## PROBLEM STATEMENT
Using the data that follows, return exactly the lines from the one that contains "camera: 25 degrees right, 0 degrees up" through the one that contains "moved | teapot", ends included.

## TASK DATA

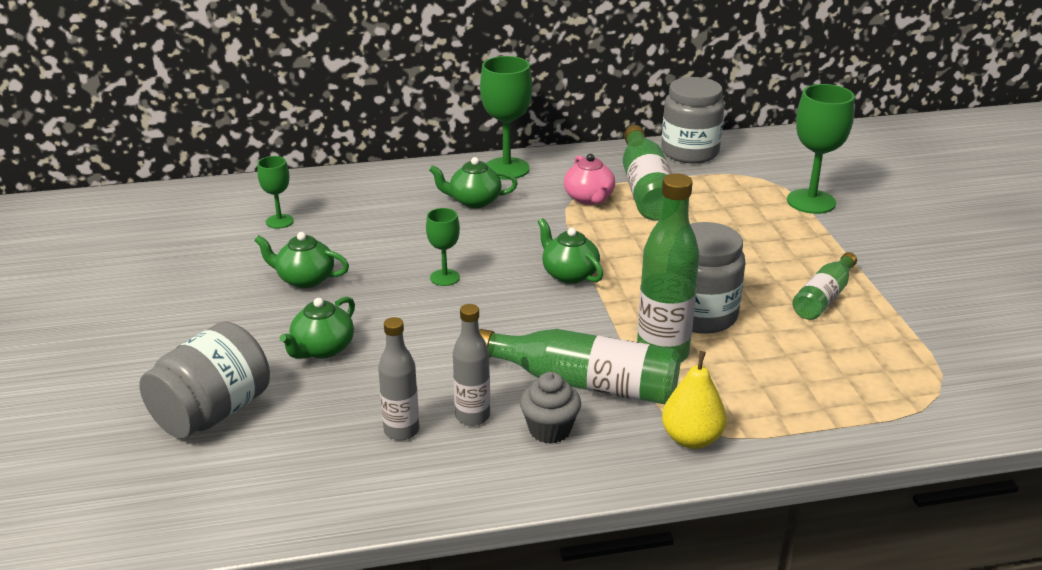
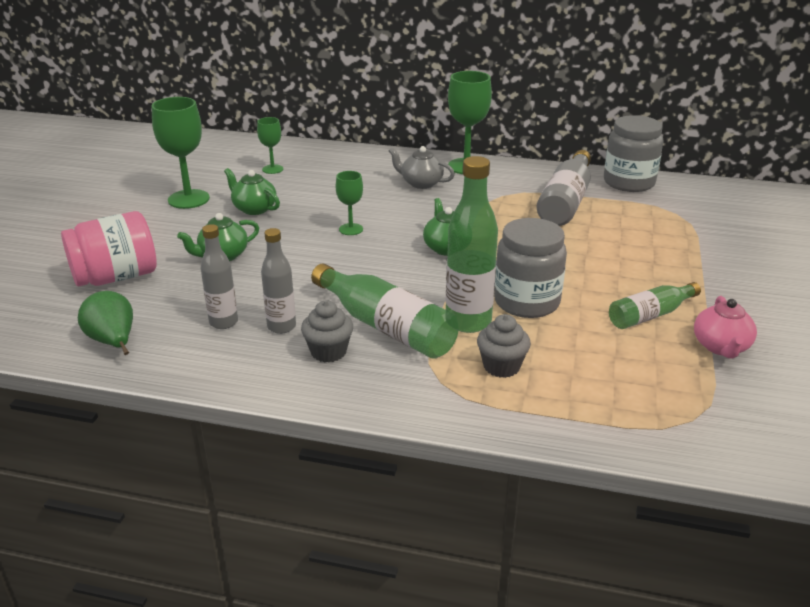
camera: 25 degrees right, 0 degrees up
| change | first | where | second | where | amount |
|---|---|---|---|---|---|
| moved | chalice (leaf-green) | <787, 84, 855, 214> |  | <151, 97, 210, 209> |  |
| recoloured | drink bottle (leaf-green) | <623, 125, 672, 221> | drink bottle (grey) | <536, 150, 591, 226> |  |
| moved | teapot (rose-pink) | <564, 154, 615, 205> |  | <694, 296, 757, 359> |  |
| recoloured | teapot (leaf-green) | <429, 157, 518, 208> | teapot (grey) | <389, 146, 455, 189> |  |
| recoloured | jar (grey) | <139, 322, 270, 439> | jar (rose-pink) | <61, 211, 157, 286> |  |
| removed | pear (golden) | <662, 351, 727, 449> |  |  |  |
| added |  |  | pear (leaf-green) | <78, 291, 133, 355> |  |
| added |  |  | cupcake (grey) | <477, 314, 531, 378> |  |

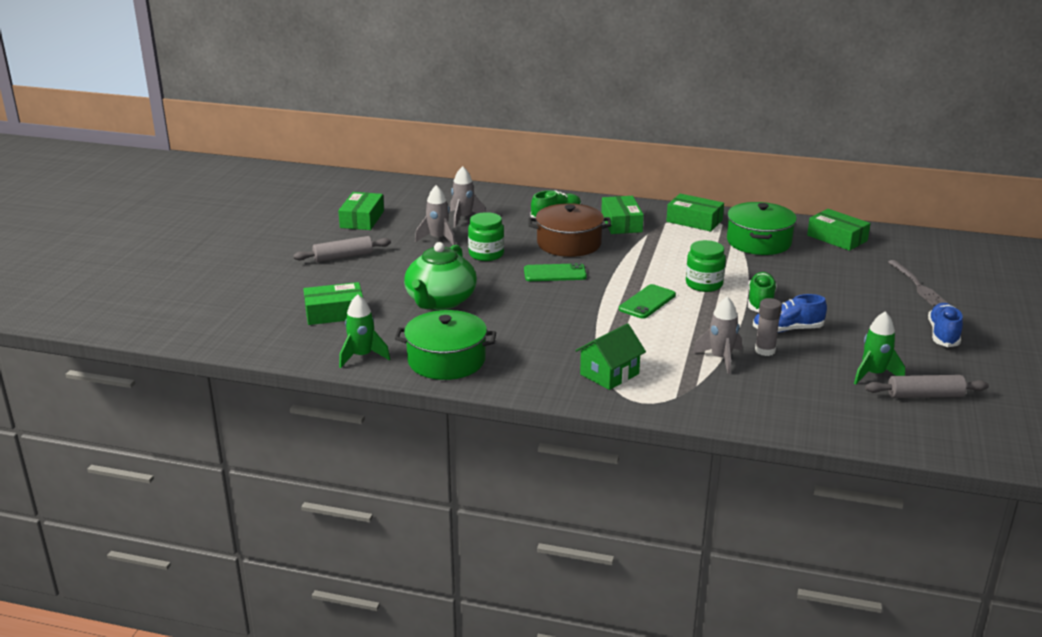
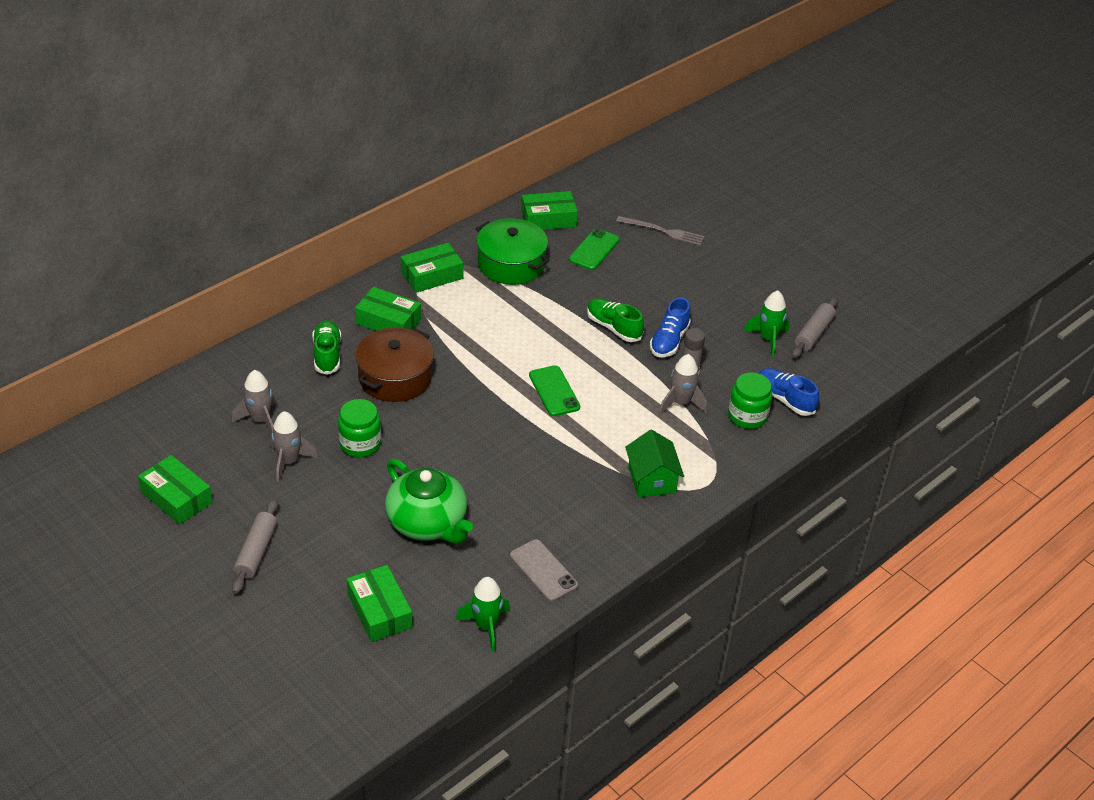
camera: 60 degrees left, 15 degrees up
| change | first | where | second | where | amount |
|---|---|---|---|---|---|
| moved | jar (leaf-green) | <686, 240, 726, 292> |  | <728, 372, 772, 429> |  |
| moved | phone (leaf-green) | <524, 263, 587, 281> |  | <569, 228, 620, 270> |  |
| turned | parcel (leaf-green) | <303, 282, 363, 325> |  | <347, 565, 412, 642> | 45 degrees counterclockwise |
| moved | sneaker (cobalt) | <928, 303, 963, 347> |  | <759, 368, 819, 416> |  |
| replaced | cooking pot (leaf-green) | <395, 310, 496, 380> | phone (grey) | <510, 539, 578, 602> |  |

* * *

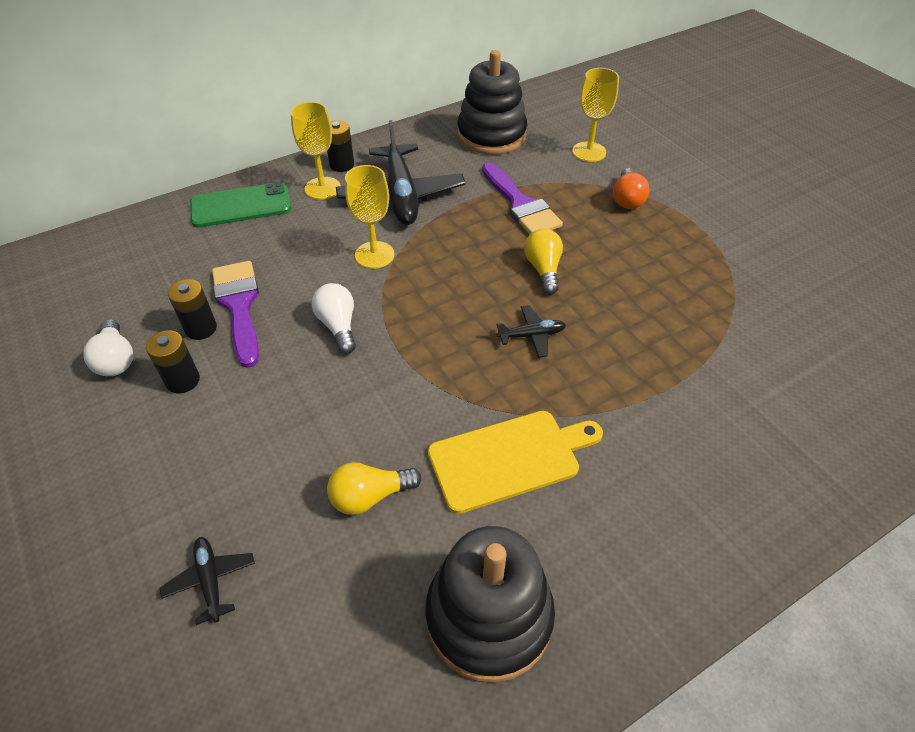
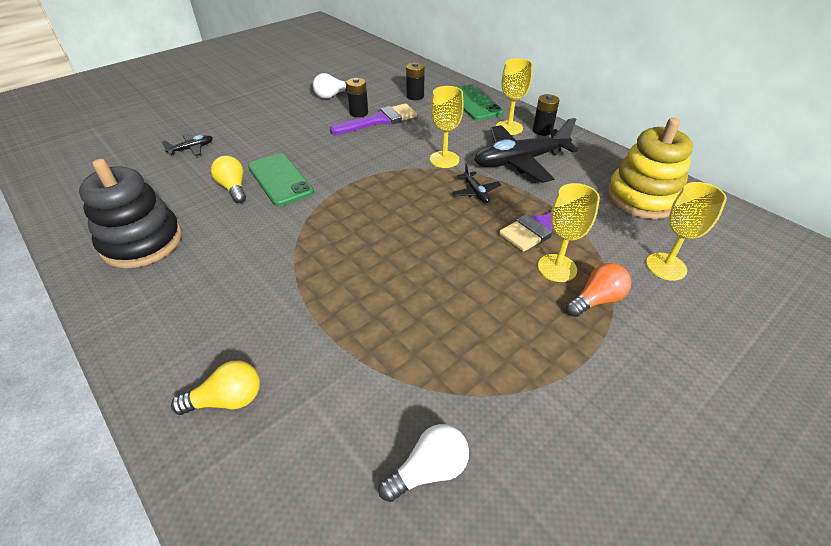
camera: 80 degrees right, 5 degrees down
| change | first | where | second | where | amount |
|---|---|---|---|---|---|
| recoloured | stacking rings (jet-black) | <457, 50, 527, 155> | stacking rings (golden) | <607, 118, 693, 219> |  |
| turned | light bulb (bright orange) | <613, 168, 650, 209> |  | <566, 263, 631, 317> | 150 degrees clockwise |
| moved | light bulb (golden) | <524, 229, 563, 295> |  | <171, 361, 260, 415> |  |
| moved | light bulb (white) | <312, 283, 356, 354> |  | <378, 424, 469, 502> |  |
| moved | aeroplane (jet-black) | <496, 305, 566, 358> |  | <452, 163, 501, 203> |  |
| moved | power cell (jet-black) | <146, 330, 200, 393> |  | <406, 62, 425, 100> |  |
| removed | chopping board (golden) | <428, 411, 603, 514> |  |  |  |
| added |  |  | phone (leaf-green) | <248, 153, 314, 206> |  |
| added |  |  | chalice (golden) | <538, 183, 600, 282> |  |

## REPLY TO THE TASK
camera: 25 degrees right, 0 degrees up
| change | first | where | second | where | amount |
|---|---|---|---|---|---|
| moved | chalice (leaf-green) | <787, 84, 855, 214> |  | <151, 97, 210, 209> |  |
| recoloured | drink bottle (leaf-green) | <623, 125, 672, 221> | drink bottle (grey) | <536, 150, 591, 226> |  |
| moved | teapot (rose-pink) | <564, 154, 615, 205> |  | <694, 296, 757, 359> |  |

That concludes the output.